[SUPPLIED DATA Boundary: Start]

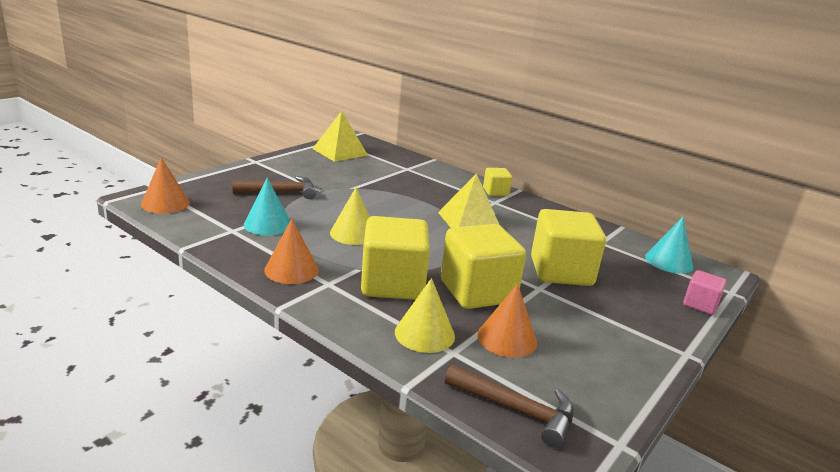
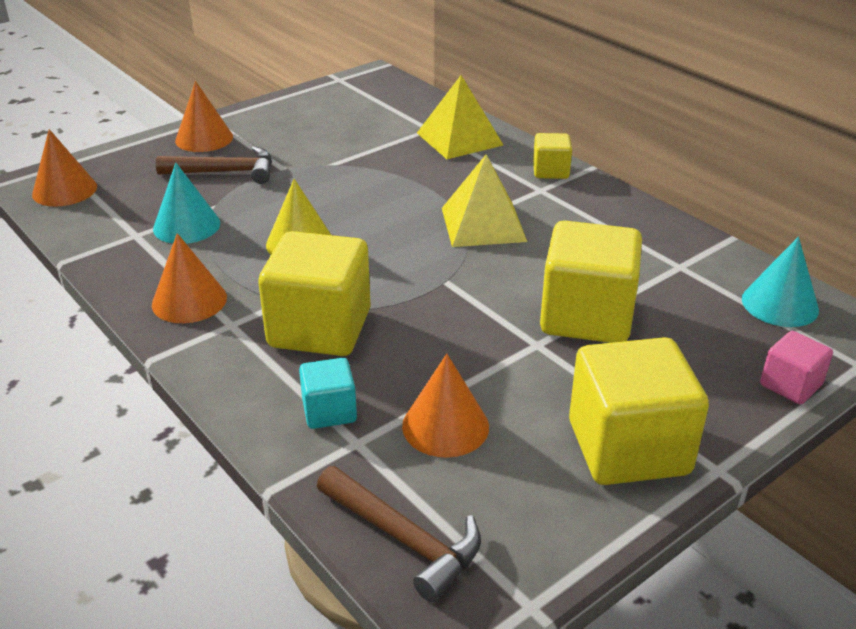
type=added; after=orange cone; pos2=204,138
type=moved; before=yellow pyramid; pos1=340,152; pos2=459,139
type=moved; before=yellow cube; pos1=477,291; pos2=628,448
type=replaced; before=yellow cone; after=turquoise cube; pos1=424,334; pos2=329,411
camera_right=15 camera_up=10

[SUPPLIED DATA Boundary: End]
[SUPPLIED DATA Boundary: Start]

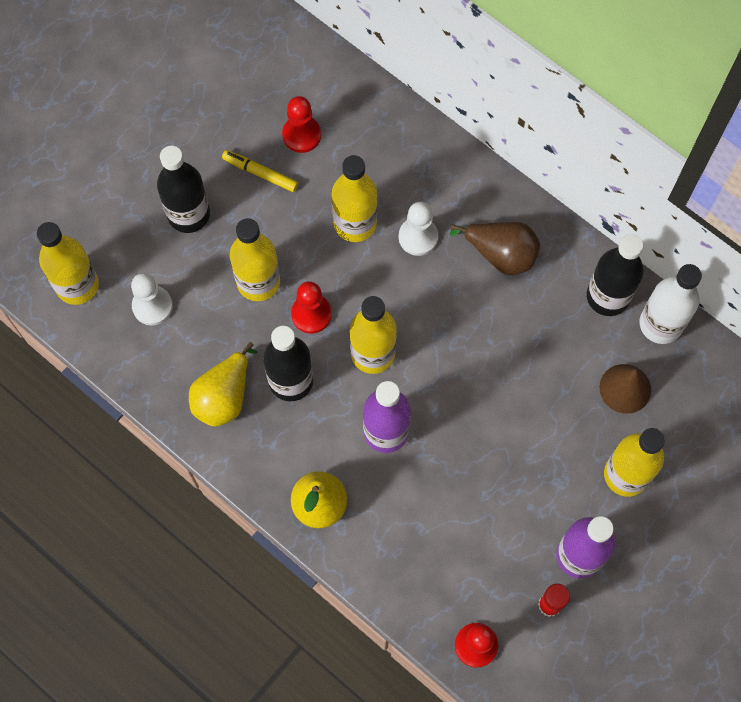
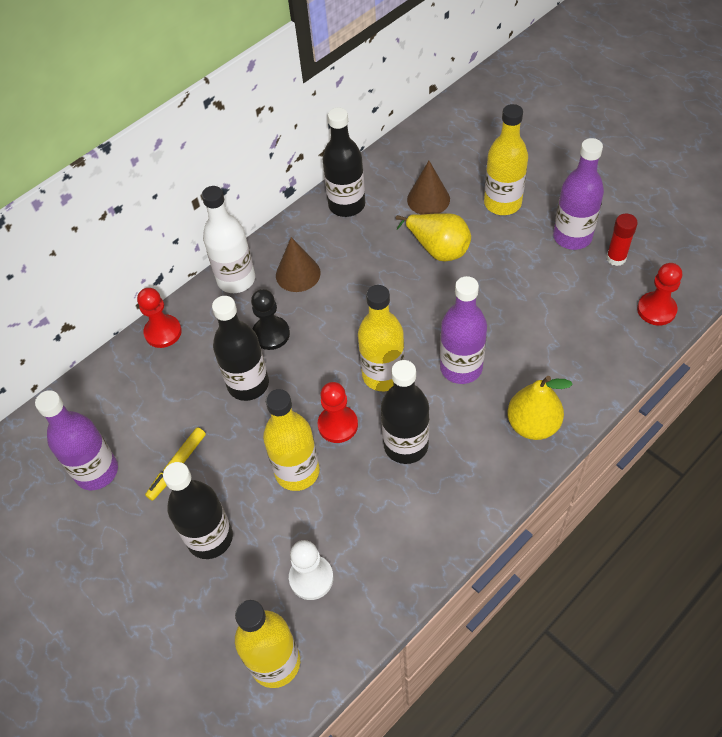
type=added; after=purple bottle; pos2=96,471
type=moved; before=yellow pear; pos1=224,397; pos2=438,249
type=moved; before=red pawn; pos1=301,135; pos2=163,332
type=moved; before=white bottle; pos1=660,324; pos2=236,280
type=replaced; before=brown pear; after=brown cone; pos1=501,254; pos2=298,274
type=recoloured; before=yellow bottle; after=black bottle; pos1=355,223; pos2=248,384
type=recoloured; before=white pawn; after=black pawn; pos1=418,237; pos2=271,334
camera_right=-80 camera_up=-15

[SUPPLIED DATA Boundary: End]

§ **TASK DESCRIPTION**
Restate word for word the lines in the material above from the one with "type=replaced; before=brown pear;" to the one with "camera_right=-80 camera_up=-15"; both of those lines count, and nothing else does.

§ **TASK ANSWER**
type=replaced; before=brown pear; after=brown cone; pos1=501,254; pos2=298,274
type=recoloured; before=yellow bottle; after=black bottle; pos1=355,223; pos2=248,384
type=recoloured; before=white pawn; after=black pawn; pos1=418,237; pos2=271,334
camera_right=-80 camera_up=-15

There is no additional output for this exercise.